Take the line containing "(624, 304) = (220, 298): pink" and every line after it to the end of the data, and write them out exactly as they appear.

━━━ RECORD EXCERPTS ━━━

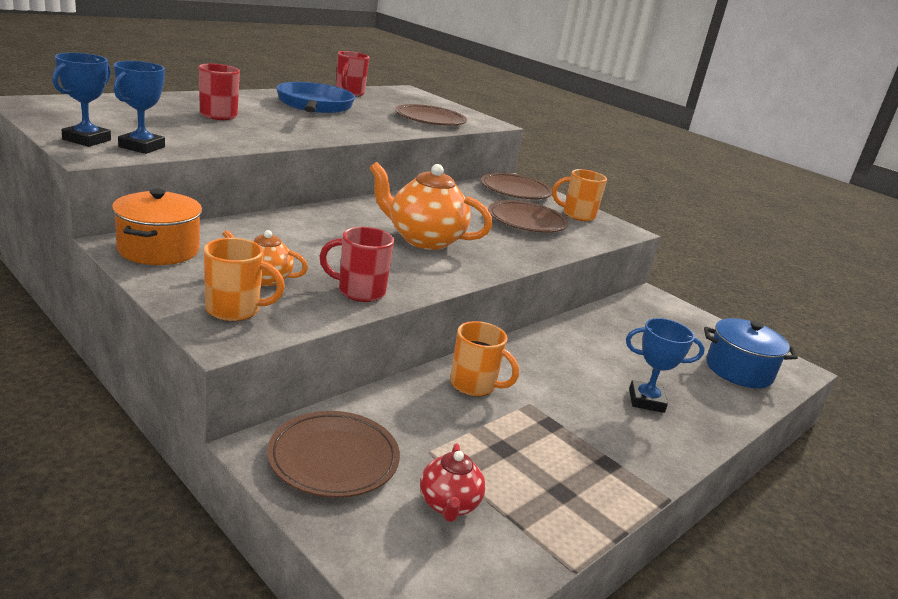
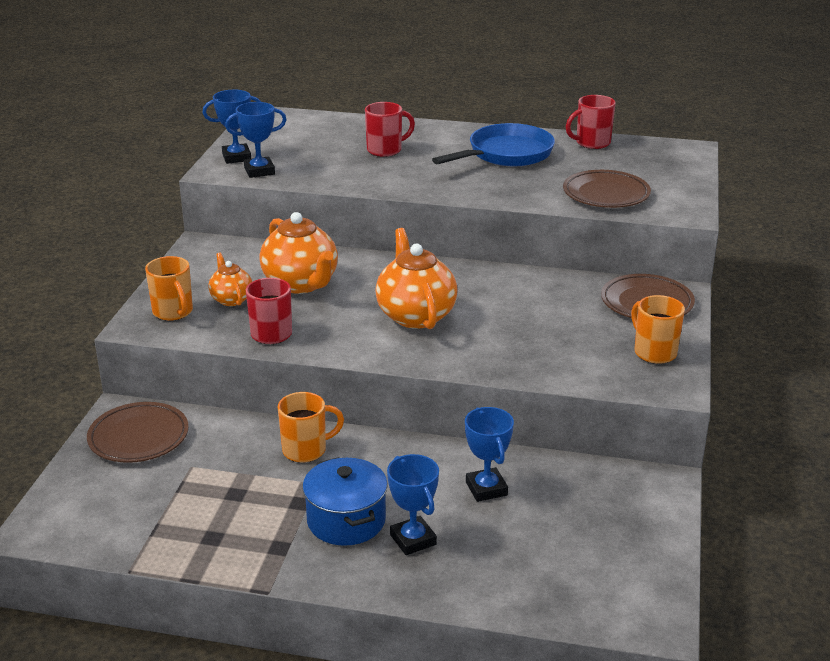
camera: 60 degrees right, 5 degrees up
(158, 250) = (213, 255): orange pot -> none
(295, 247) = (301, 284): none -> orange teapot
(448, 505) = (142, 497): red teapot -> none
(474, 385) = (306, 450): orange mug -> orange mug turned 105 degrees counterclockwise
(526, 221) = (568, 336): brown plate -> none
(606, 346) = (486, 488): none -> blue trophy
(738, 370) = (575, 582): blue pot -> blue pot (346, 520)

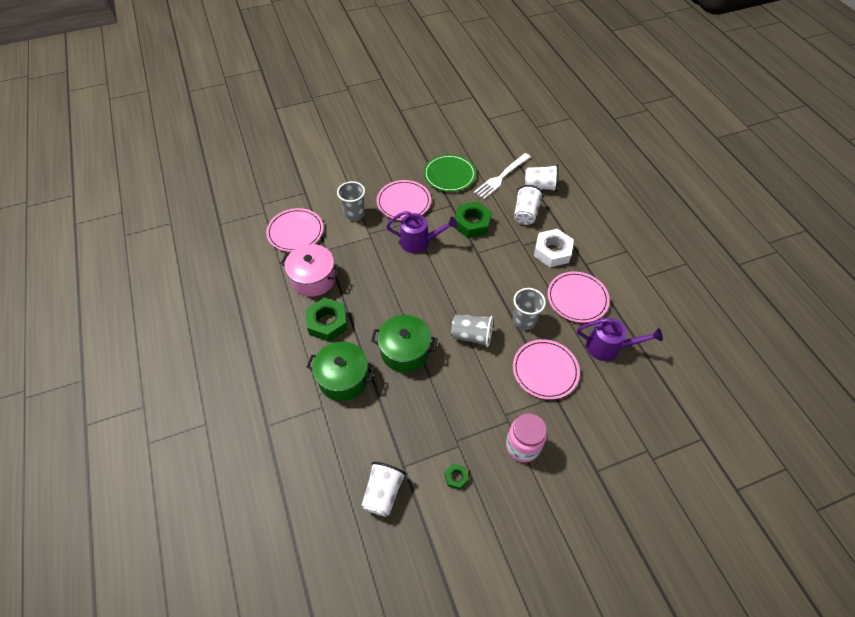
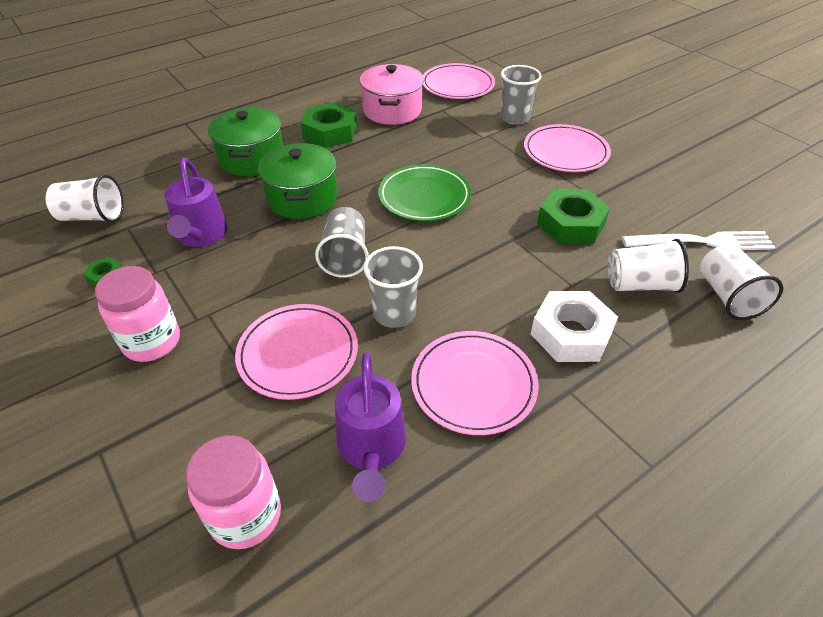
camera: 75 degrees right, 10 degrees down
(419, 242) = (499, 179): purple watering can -> purple watering can (201, 236)
(449, 175) = (657, 184): green plate -> green plate (424, 196)
(501, 177) = (704, 242): white fork -> white fork turned 150 degrees clockwise
(638, 403) = (246, 516): none -> pink jar

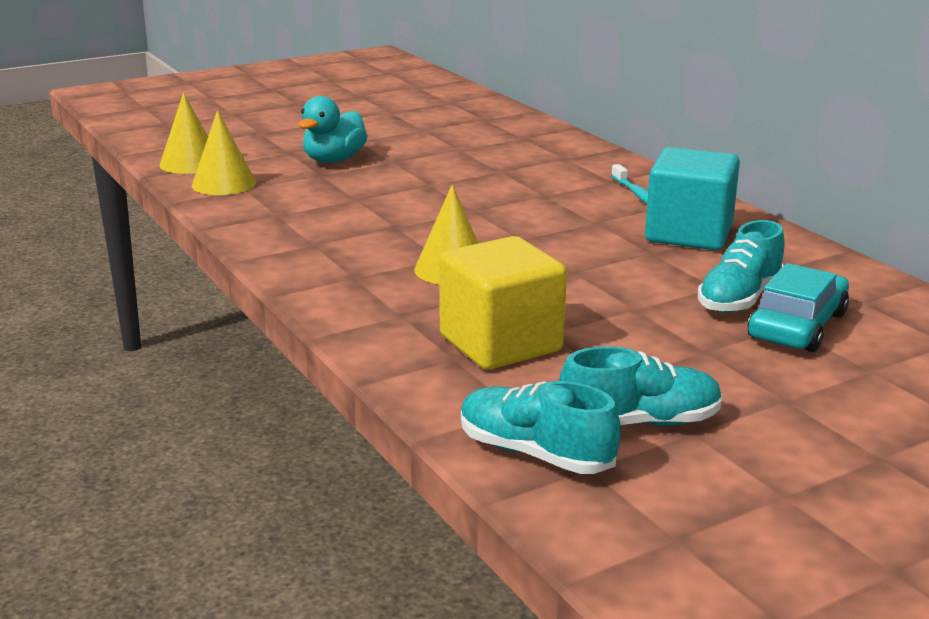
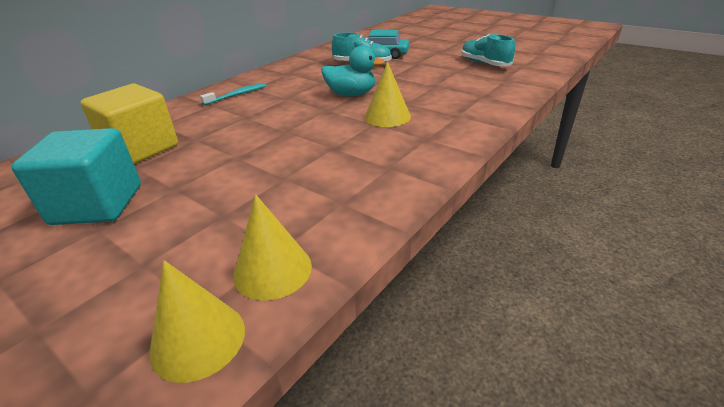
camera: 110 degrees left, 10 degrees up
(334, 160) = (174, 222): turquoise duck -> turquoise duck (351, 94)
(500, 344) = (457, 91): yellow cube -> yellow cube (141, 149)
(535, 453) = (529, 72): turquoise shoe -> none
(689, 234) = (292, 79): turquoise cube -> turquoise cube (97, 204)

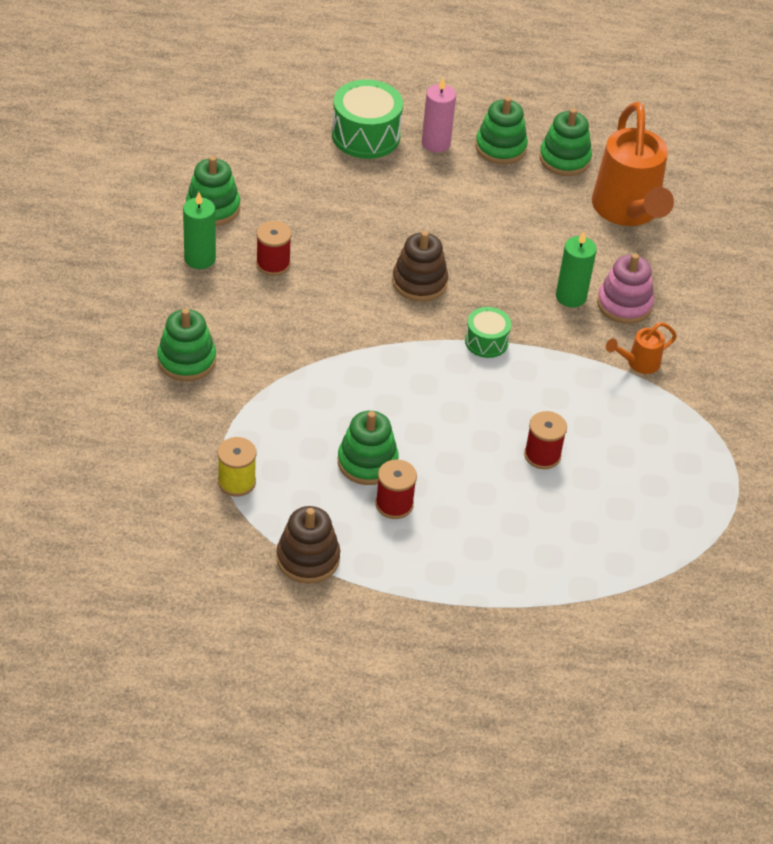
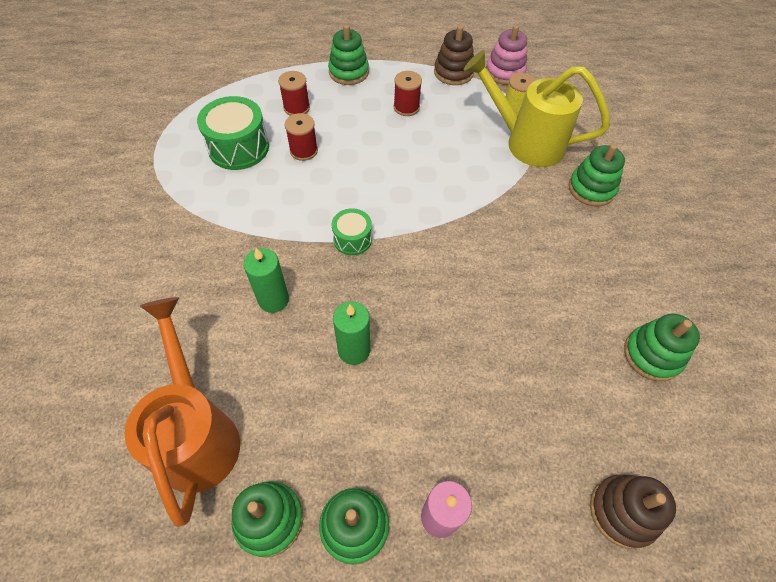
camera: 175 degrees right, 10 degrees up
(200, 258) = (632, 288): green candle -> green candle (354, 350)
(243, 430) = (525, 142): none -> yellow watering can
(273, 264) = (563, 293): red spool -> red spool (296, 108)
(366, 136) = (530, 513): green drum -> green drum (238, 148)
(367, 462) = (431, 131): green stacking toy -> green stacking toy (348, 72)
(419, 282) = (421, 293): brown stacking toy -> brown stacking toy (622, 512)
(624, 304) = (220, 298): pink stacking toy -> pink stacking toy (505, 72)
(638, 363) = (217, 237): orange watering can -> none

━━━

** RESULT **
(624, 304) = (220, 298): pink stacking toy -> pink stacking toy (505, 72)
(638, 363) = (217, 237): orange watering can -> none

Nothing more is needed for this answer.